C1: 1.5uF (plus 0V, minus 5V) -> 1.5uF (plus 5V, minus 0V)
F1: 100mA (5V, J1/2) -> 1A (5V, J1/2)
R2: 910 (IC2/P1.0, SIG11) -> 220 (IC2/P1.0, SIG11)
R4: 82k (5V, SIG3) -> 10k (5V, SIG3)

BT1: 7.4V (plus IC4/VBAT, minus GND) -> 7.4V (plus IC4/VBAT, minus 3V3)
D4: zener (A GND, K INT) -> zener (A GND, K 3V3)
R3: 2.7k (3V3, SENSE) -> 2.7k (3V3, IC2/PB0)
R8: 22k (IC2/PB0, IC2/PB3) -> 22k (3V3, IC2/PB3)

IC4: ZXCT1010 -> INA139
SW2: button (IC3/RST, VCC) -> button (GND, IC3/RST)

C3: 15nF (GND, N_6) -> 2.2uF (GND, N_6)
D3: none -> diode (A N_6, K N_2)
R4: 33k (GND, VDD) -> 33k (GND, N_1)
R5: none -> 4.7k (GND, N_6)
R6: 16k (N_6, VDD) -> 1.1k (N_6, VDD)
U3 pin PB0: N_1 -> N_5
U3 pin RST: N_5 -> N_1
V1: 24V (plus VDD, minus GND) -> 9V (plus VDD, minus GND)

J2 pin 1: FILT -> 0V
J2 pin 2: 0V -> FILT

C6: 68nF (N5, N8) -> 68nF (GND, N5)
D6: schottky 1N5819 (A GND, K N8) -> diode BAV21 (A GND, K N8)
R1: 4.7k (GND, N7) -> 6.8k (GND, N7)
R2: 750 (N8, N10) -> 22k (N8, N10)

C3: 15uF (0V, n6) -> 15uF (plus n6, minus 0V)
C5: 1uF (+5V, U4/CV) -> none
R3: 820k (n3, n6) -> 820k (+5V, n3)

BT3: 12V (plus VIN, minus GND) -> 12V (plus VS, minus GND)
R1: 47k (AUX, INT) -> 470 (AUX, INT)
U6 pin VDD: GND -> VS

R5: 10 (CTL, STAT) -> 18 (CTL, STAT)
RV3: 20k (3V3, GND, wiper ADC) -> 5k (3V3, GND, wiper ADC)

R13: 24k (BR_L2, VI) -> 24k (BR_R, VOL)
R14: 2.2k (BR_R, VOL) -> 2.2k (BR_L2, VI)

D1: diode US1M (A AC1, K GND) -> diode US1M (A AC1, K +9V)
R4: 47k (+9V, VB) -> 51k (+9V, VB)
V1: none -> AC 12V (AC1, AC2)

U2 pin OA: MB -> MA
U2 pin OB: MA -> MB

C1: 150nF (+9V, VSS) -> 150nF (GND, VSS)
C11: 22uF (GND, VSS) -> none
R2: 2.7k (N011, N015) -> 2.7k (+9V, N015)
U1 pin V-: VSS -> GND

Exercise instructions =
In the entries above, how many lines contain the string "none"? Say only the number.

Exercise answer =
5